> _The task_:
Wherever the line with "yellow square: (101, 45)" sits in the listing below, transcribe from it up to and including the line with "green triangle: (47, 68)", exactly, and leave the remaining lines out.

> _Given data_:
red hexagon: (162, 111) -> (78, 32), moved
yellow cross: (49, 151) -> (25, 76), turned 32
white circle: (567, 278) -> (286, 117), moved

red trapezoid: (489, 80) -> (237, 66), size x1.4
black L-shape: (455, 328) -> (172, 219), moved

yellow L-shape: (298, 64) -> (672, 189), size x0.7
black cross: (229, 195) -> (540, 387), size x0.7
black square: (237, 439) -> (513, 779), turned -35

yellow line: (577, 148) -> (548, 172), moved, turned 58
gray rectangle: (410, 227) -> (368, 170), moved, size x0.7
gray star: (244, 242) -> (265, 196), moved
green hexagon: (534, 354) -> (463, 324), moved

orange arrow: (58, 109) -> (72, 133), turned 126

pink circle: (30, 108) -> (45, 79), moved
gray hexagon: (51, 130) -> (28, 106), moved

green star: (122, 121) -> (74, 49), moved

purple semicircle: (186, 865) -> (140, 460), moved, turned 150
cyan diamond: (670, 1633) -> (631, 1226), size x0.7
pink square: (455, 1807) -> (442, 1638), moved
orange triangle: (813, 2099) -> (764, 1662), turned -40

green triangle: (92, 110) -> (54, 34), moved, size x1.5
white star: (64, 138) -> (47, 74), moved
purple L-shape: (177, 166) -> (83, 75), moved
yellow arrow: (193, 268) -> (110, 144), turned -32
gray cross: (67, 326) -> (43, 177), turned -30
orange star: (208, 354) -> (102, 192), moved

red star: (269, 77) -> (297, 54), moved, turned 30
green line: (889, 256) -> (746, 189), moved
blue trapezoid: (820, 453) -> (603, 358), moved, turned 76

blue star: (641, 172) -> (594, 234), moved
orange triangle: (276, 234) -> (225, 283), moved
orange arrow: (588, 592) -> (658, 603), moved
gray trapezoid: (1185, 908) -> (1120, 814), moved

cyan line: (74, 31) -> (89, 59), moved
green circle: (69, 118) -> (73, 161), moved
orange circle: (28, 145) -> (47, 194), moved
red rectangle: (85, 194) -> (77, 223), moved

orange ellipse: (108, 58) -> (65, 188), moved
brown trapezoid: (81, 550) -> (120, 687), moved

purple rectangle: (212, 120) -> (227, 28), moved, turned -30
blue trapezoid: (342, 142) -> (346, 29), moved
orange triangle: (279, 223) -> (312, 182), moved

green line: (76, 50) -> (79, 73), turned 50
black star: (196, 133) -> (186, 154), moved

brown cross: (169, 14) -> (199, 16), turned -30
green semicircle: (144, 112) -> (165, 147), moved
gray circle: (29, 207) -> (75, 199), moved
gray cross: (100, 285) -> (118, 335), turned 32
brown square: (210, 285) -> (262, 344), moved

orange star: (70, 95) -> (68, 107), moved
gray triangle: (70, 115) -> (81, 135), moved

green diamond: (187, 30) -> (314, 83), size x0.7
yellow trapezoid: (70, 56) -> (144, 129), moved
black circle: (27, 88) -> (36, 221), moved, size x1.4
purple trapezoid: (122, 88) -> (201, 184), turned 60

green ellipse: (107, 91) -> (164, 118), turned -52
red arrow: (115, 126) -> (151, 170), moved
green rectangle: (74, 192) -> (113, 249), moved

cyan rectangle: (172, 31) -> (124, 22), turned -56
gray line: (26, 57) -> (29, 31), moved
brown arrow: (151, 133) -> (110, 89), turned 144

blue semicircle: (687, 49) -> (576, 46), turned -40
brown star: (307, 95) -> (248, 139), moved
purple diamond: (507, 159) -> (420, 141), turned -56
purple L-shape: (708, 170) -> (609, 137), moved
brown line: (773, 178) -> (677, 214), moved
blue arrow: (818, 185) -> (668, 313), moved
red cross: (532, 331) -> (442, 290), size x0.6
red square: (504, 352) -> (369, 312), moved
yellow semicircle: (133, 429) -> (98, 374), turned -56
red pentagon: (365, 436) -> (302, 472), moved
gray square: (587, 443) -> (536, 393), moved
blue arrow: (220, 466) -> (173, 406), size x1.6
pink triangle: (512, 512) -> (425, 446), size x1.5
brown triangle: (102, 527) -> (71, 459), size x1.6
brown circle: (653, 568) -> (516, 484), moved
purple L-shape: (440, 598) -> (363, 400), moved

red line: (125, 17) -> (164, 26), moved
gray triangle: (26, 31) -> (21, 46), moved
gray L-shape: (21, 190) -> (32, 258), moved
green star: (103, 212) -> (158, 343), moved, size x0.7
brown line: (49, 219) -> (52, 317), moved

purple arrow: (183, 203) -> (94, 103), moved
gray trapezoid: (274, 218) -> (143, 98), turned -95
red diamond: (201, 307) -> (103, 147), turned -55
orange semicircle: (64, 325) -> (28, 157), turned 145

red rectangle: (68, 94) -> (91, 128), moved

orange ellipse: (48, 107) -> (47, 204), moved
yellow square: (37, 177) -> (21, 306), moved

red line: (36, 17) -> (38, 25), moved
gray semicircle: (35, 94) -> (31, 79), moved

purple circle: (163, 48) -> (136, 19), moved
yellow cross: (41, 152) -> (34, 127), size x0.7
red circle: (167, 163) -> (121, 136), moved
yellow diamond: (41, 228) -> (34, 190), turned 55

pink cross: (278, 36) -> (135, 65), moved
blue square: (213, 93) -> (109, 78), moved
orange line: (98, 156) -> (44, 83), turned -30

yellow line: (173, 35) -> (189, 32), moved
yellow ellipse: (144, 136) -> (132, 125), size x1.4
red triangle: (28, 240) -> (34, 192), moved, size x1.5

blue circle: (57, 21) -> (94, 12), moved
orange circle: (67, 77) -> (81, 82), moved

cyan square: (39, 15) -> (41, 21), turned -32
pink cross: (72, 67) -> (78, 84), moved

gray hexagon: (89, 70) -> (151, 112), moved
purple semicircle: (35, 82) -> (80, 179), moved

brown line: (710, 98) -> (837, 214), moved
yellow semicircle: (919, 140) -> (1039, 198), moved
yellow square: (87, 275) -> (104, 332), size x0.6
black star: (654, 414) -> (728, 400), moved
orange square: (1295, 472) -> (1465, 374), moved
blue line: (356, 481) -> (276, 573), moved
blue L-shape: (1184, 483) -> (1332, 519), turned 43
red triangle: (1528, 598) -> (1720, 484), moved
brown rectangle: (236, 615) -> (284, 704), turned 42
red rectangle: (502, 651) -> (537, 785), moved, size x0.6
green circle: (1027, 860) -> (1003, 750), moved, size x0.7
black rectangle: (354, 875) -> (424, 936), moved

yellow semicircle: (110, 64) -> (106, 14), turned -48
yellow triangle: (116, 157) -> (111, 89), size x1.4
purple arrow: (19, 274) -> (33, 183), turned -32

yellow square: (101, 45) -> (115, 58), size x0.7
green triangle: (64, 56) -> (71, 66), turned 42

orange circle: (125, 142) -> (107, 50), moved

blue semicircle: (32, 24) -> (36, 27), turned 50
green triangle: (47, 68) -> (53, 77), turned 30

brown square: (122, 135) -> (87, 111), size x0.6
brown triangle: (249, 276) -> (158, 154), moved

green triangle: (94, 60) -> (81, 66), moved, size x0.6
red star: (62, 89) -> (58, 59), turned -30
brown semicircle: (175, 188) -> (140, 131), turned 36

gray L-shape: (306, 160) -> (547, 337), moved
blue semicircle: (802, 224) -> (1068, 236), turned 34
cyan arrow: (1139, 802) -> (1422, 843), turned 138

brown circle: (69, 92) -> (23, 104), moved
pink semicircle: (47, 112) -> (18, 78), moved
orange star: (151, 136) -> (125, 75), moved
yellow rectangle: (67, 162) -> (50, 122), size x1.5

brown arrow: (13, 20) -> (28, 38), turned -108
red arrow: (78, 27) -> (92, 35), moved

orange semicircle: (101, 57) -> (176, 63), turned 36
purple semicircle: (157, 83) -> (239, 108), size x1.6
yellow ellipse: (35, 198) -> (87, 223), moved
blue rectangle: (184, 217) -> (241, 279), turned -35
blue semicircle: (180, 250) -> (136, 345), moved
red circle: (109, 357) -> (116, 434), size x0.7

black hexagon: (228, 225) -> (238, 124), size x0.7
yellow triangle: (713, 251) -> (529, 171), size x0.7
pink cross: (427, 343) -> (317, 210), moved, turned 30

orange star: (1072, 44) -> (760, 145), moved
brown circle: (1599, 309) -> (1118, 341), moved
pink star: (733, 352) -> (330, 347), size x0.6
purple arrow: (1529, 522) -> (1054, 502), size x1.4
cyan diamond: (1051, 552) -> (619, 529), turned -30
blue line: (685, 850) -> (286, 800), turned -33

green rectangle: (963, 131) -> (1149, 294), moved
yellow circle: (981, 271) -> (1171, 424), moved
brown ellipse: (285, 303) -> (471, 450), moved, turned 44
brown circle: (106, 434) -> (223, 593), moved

> _Answer to this problem_:
yellow square: (101, 45) -> (115, 58), size x0.7
green triangle: (64, 56) -> (71, 66), turned 42

orange circle: (125, 142) -> (107, 50), moved

blue semicircle: (32, 24) -> (36, 27), turned 50
green triangle: (47, 68) -> (53, 77), turned 30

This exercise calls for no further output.